- Task brief:
Using the listing below, please print exactly the lines from the one with "building: [375,104,592,321] -> none" through the one with "building: none -> [186,178,250,273]". Leave out every picture.

- Task data:
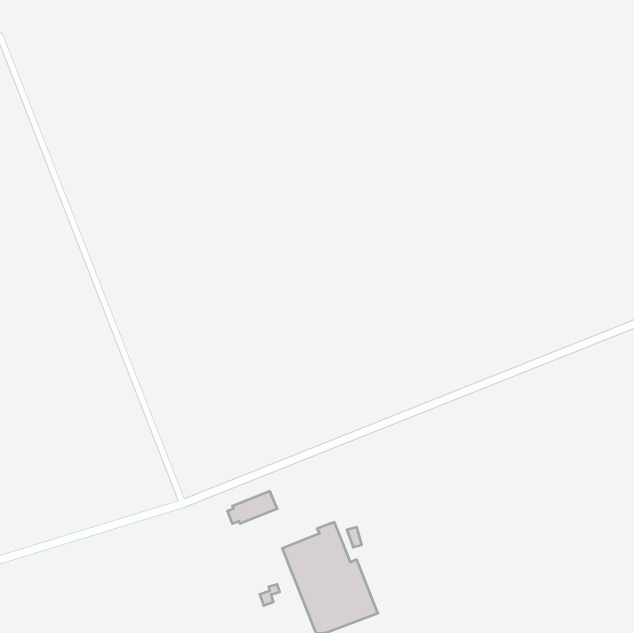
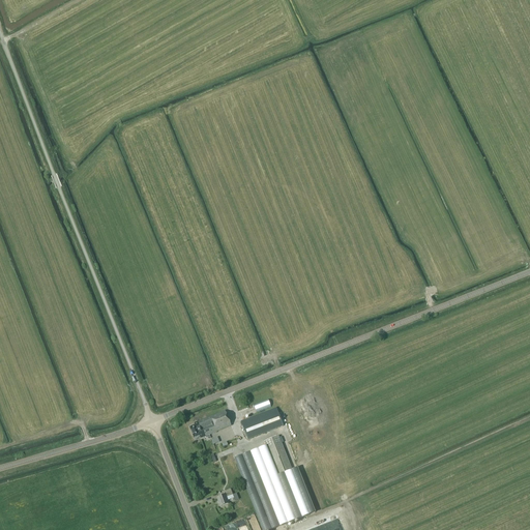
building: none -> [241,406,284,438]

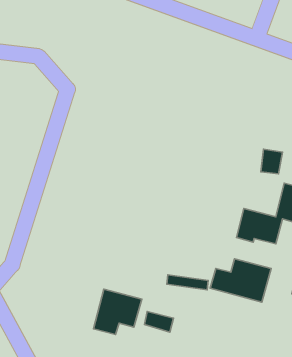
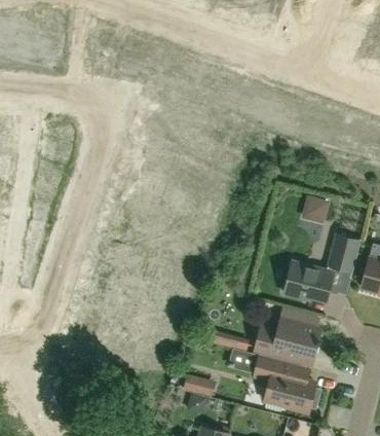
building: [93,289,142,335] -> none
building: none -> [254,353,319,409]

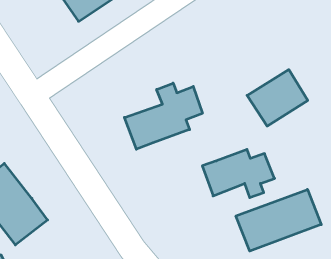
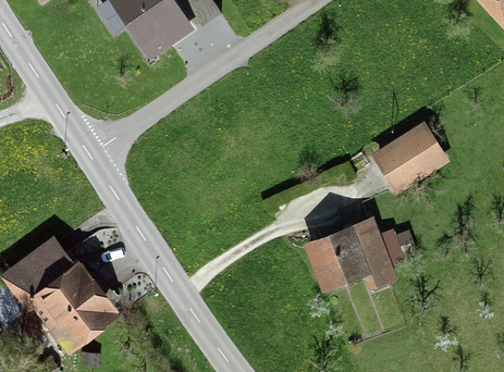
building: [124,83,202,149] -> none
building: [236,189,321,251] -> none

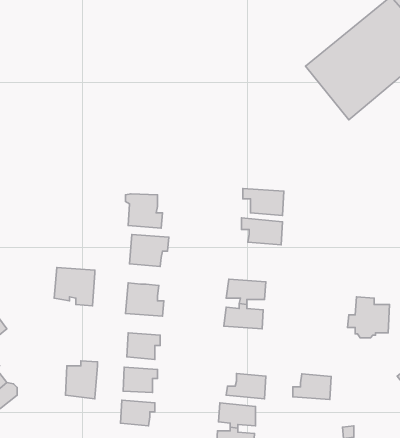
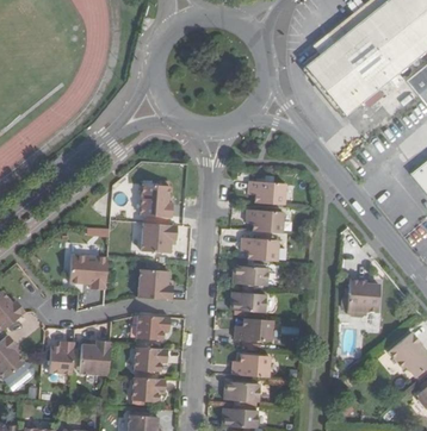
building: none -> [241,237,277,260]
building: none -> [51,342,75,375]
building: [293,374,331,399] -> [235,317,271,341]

...

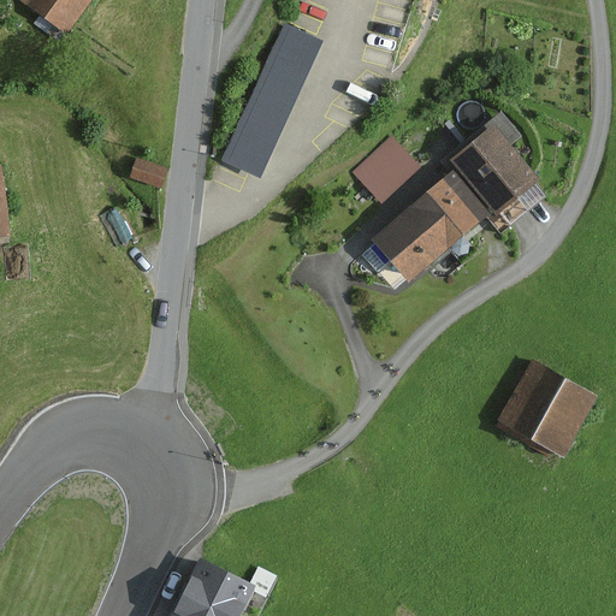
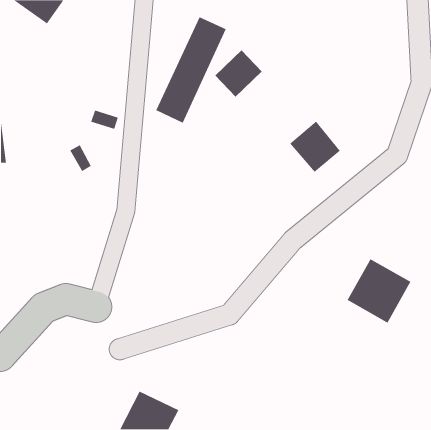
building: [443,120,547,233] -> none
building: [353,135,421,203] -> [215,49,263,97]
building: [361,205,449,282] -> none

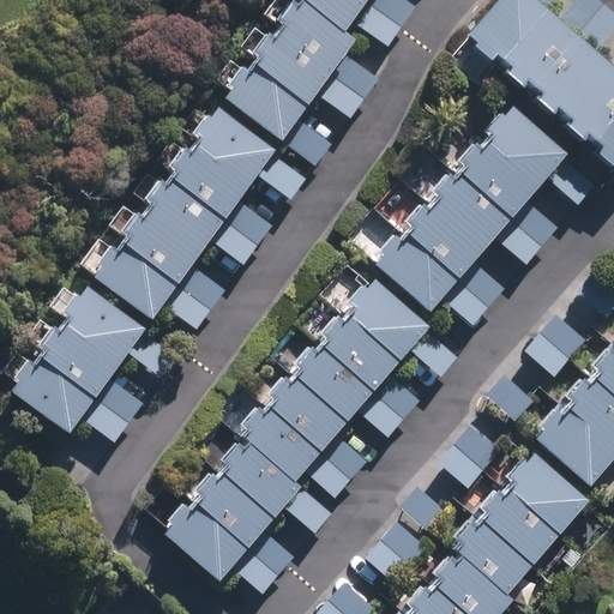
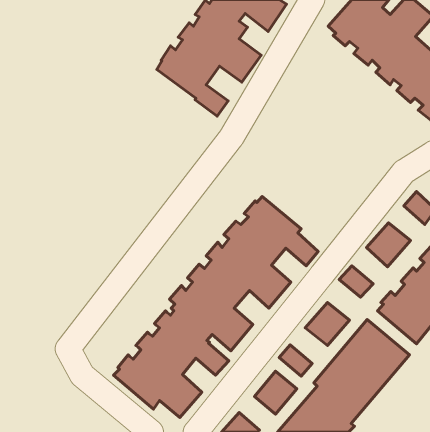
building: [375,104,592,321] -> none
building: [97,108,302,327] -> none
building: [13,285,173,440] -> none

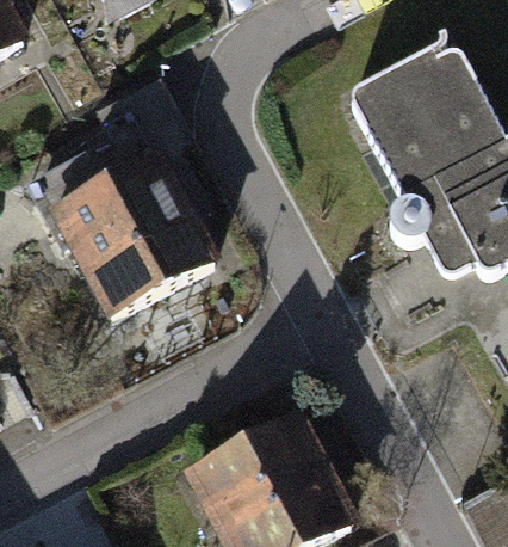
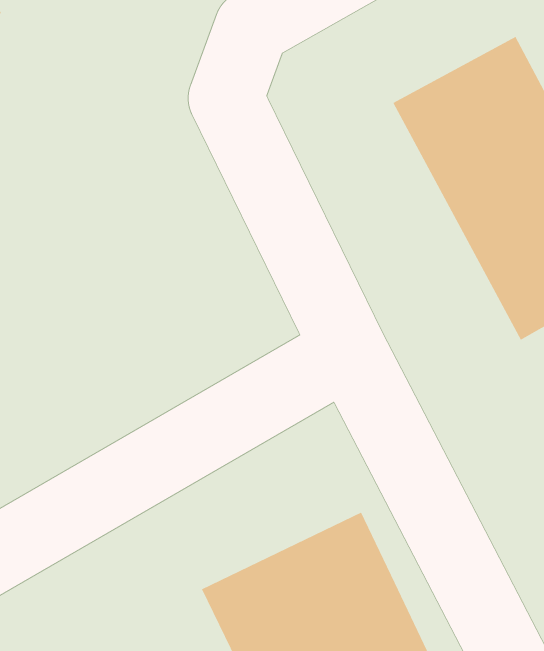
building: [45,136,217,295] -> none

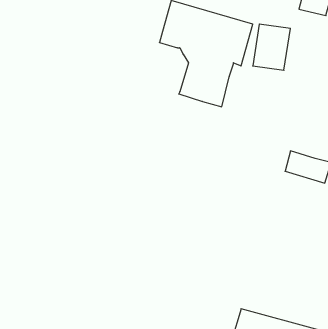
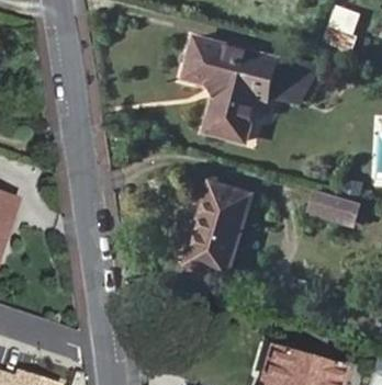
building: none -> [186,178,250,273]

...

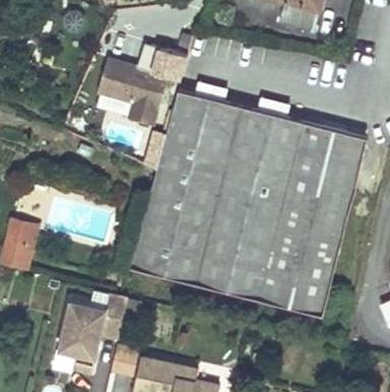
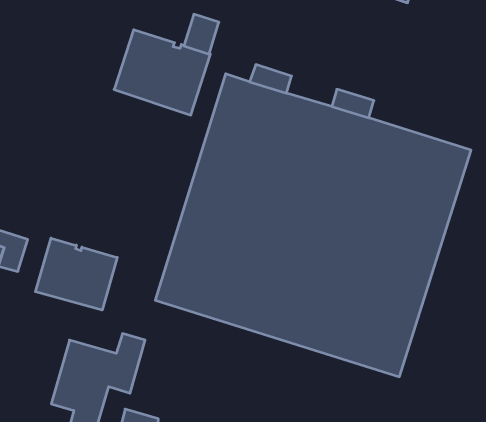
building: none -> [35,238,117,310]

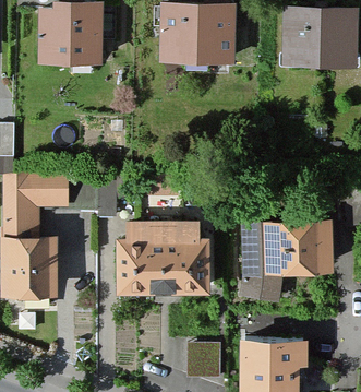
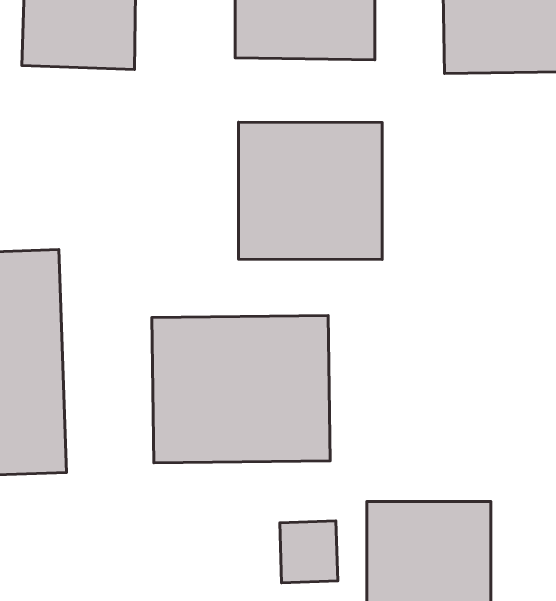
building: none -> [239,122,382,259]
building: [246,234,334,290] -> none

- Written solution:
building: [375,104,592,321] -> none
building: [97,108,302,327] -> none
building: [13,285,173,440] -> none

building: [45,136,217,295] -> none

building: none -> [186,178,250,273]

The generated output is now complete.